Give only the number of lines in the data that contain the string "acciaccatura". Uppercase and lowercase letters count as different.

▶ Material:
+++

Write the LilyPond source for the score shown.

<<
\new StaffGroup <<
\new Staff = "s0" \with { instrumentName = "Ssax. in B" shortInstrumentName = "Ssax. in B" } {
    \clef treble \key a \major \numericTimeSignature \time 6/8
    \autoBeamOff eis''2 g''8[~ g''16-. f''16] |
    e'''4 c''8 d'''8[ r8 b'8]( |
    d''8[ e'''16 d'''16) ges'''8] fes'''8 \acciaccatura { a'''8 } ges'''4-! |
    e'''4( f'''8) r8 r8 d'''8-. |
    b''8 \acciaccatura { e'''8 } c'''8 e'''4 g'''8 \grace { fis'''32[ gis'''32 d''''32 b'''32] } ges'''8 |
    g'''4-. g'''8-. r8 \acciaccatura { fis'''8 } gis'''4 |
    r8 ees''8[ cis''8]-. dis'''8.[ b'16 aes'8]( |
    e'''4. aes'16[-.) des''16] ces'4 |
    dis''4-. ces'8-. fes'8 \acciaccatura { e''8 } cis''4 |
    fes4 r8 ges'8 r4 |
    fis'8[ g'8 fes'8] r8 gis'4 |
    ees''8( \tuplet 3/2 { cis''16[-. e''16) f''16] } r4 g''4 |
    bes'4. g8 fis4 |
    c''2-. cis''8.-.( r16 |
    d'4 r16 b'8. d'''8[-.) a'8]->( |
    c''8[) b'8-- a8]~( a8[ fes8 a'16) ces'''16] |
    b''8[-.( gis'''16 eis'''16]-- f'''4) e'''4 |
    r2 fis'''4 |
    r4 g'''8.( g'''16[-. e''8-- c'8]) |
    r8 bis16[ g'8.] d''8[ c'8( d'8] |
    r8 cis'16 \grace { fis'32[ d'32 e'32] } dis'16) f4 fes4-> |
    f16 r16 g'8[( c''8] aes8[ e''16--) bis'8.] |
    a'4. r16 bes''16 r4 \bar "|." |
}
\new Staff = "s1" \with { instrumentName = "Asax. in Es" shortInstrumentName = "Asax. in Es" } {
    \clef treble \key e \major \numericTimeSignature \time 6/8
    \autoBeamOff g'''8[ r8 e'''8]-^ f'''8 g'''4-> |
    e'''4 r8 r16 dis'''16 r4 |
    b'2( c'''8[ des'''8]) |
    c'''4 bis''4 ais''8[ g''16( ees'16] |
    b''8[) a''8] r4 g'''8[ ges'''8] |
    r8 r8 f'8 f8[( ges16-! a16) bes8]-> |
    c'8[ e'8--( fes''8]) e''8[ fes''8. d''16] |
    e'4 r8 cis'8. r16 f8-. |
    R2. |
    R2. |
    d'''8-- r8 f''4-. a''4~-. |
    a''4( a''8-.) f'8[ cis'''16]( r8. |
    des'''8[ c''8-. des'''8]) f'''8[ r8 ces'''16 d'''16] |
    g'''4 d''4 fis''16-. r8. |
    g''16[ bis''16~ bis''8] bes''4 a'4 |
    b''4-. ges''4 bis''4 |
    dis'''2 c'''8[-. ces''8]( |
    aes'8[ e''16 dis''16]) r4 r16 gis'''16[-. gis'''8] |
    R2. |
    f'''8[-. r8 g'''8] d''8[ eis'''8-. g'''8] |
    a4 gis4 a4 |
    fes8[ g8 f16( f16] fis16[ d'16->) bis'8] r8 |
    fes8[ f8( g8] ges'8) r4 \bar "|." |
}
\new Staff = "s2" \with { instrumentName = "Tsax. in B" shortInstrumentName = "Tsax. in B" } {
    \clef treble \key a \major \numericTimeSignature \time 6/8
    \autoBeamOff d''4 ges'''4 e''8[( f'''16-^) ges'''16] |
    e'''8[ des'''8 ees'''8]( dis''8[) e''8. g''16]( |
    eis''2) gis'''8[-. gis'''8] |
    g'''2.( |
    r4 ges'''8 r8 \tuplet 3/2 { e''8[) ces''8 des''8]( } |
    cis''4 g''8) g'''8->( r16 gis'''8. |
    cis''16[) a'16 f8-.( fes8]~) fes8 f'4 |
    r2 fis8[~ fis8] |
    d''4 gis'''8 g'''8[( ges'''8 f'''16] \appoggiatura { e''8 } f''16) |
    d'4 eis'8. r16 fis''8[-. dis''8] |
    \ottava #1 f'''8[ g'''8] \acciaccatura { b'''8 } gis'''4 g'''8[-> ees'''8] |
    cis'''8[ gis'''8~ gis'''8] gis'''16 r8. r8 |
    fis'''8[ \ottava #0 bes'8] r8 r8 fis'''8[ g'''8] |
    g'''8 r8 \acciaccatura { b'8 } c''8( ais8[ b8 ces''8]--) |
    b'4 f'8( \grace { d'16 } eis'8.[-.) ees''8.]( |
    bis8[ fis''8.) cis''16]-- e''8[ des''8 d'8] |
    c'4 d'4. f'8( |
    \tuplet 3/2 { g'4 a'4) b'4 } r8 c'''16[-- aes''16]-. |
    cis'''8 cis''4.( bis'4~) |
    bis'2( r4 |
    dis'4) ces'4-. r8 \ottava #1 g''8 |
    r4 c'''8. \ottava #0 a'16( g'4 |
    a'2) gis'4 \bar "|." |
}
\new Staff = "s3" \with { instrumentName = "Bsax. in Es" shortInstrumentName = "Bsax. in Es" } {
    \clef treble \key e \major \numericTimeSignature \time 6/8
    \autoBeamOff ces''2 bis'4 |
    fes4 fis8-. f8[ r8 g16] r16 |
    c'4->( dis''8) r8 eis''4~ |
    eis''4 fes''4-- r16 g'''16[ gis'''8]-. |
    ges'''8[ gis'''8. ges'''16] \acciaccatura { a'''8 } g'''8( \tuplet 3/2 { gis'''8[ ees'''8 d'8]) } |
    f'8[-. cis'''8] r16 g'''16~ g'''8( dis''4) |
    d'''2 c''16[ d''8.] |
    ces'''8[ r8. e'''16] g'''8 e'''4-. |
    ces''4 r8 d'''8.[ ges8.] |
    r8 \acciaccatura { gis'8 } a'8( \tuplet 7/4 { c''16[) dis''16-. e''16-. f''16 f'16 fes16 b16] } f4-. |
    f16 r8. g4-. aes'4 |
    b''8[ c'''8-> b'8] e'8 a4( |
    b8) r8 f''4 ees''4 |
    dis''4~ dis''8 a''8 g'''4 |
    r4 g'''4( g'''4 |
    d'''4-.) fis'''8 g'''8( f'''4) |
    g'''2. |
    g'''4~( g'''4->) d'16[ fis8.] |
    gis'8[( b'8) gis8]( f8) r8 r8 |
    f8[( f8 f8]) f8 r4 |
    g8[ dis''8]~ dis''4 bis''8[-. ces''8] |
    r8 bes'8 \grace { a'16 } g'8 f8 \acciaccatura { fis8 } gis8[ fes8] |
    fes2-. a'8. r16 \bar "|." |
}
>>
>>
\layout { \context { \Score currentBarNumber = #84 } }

+++

▶ Response to the task:
9